Start of Block

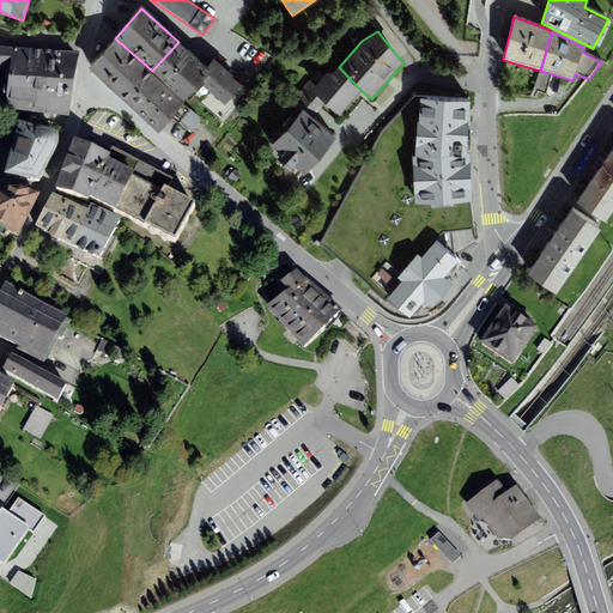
[(87,68),(123,101),(152,71),(115,38),(87,68)]
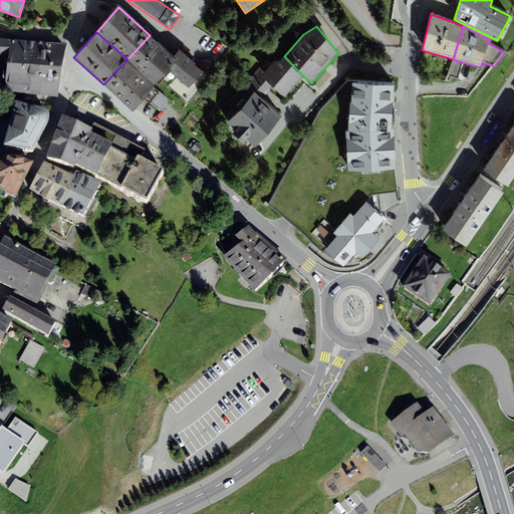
[(174,57),(150,35),(127,59),(156,85),(169,71),(178,61),(174,57)]
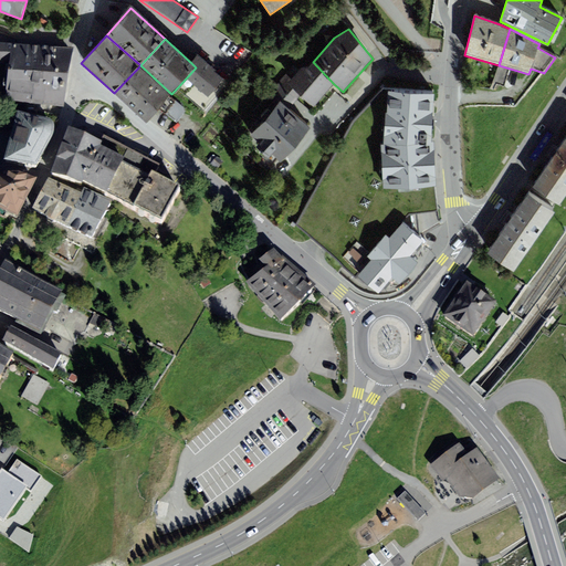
[(4,104),(64,113),(73,54),(0,49),(0,64),(10,66),(4,104)]
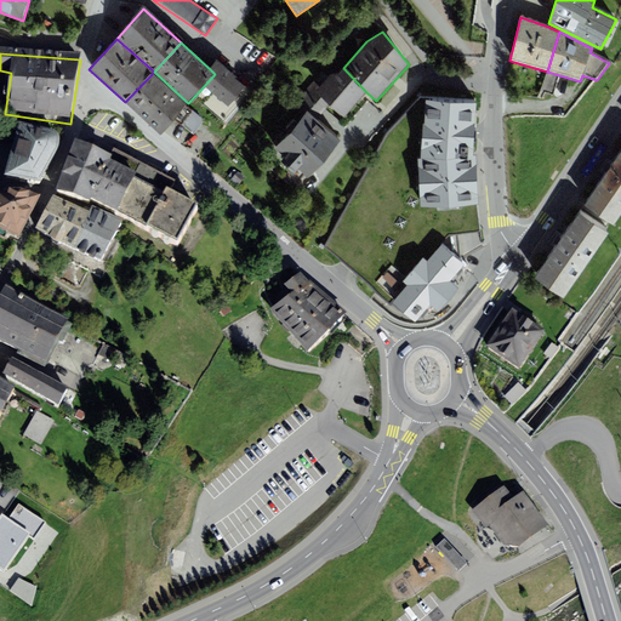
[(215,74),(204,86),(227,107),(245,87),(217,62),(210,69),(215,74)]
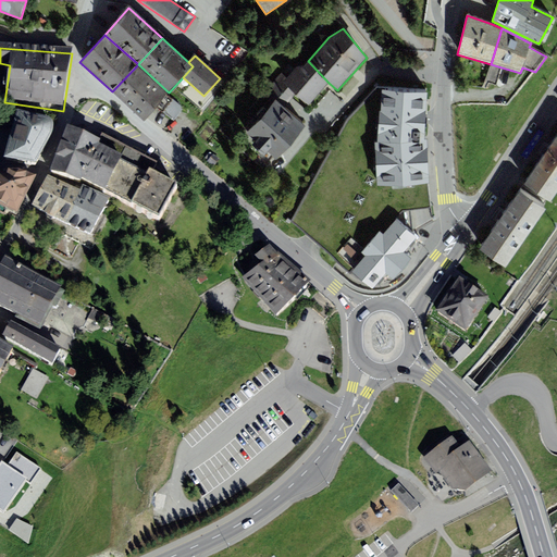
[(309,106),(329,83),(308,61),(302,67),(296,67),(287,78),(283,83),(296,95),(309,106)]
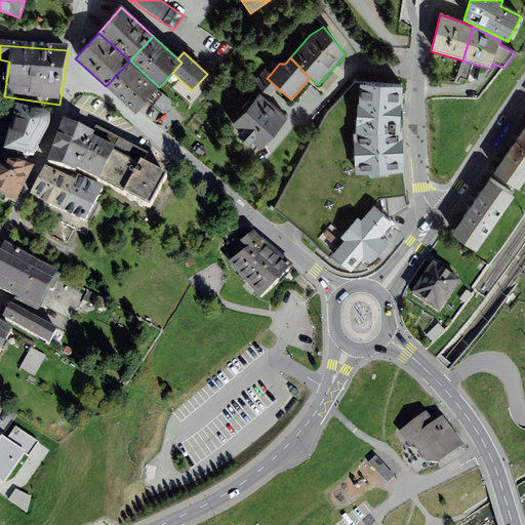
[(159,87),(130,61),(106,86),(135,113),(148,99),(163,114),(173,103),(158,88),(159,87)]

End of Block

▸ REQUIREMENT
Word for word, reproduce the material above and omit each image.

▸ YOUR RESPONSE
[(87,68),(123,101),(152,71),(115,38),(87,68)]
[(174,57),(150,35),(127,59),(156,85),(169,71),(178,61),(174,57)]
[(4,104),(64,113),(73,54),(0,49),(0,64),(10,66),(4,104)]
[(215,74),(204,86),(227,107),(245,87),(217,62),(210,69),(215,74)]
[(309,106),(329,83),(308,61),(302,67),(296,67),(287,78),(283,83),(296,95),(309,106)]
[(159,87),(130,61),(106,86),(135,113),(148,99),(163,114),(173,103),(158,88),(159,87)]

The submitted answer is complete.